## What you need to do
An exact transcription of all the data is required; the pictures are to be left out.

*** Opening of Records supplied ***

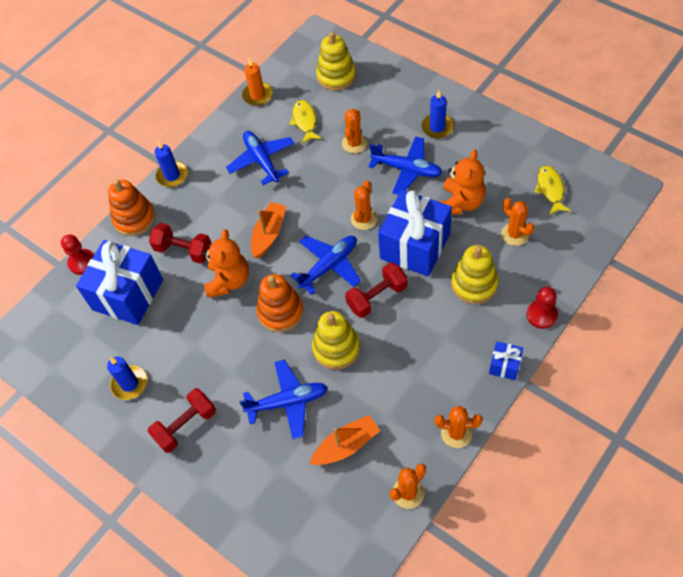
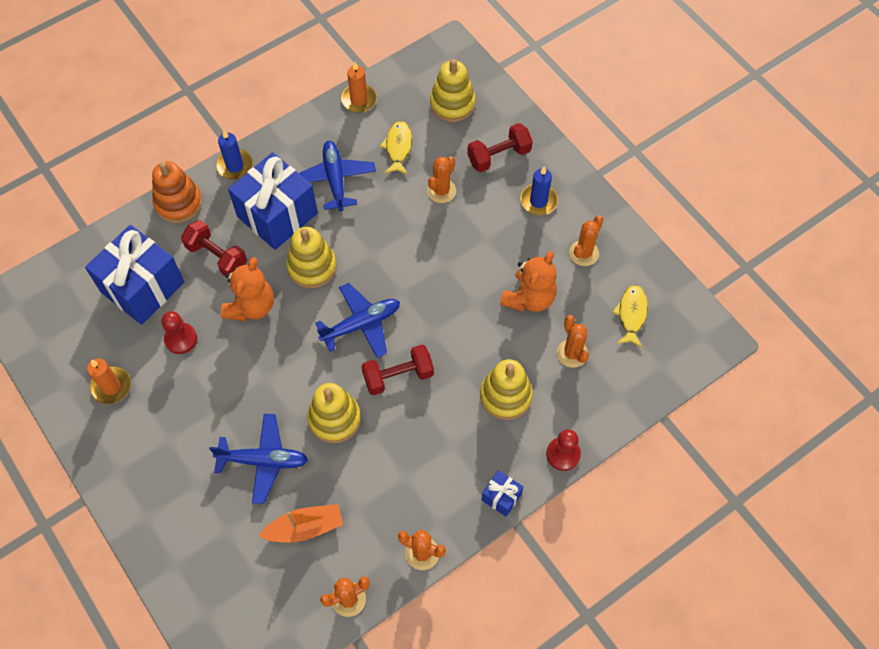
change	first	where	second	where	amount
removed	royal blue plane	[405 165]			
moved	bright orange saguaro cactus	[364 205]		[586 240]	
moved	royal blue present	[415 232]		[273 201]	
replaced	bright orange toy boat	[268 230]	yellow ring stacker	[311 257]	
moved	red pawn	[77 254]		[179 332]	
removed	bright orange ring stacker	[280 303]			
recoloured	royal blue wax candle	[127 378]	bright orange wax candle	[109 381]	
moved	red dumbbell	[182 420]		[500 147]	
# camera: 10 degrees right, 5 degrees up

*** Close of Records supplied ***

## Response to this exercise
change	first	where	second	where	amount
removed	royal blue plane	[405 165]			
moved	bright orange saguaro cactus	[364 205]		[586 240]	
moved	royal blue present	[415 232]		[273 201]	
replaced	bright orange toy boat	[268 230]	yellow ring stacker	[311 257]	
moved	red pawn	[77 254]		[179 332]	
removed	bright orange ring stacker	[280 303]			
recoloured	royal blue wax candle	[127 378]	bright orange wax candle	[109 381]	
moved	red dumbbell	[182 420]		[500 147]	
# camera: 10 degrees right, 5 degrees up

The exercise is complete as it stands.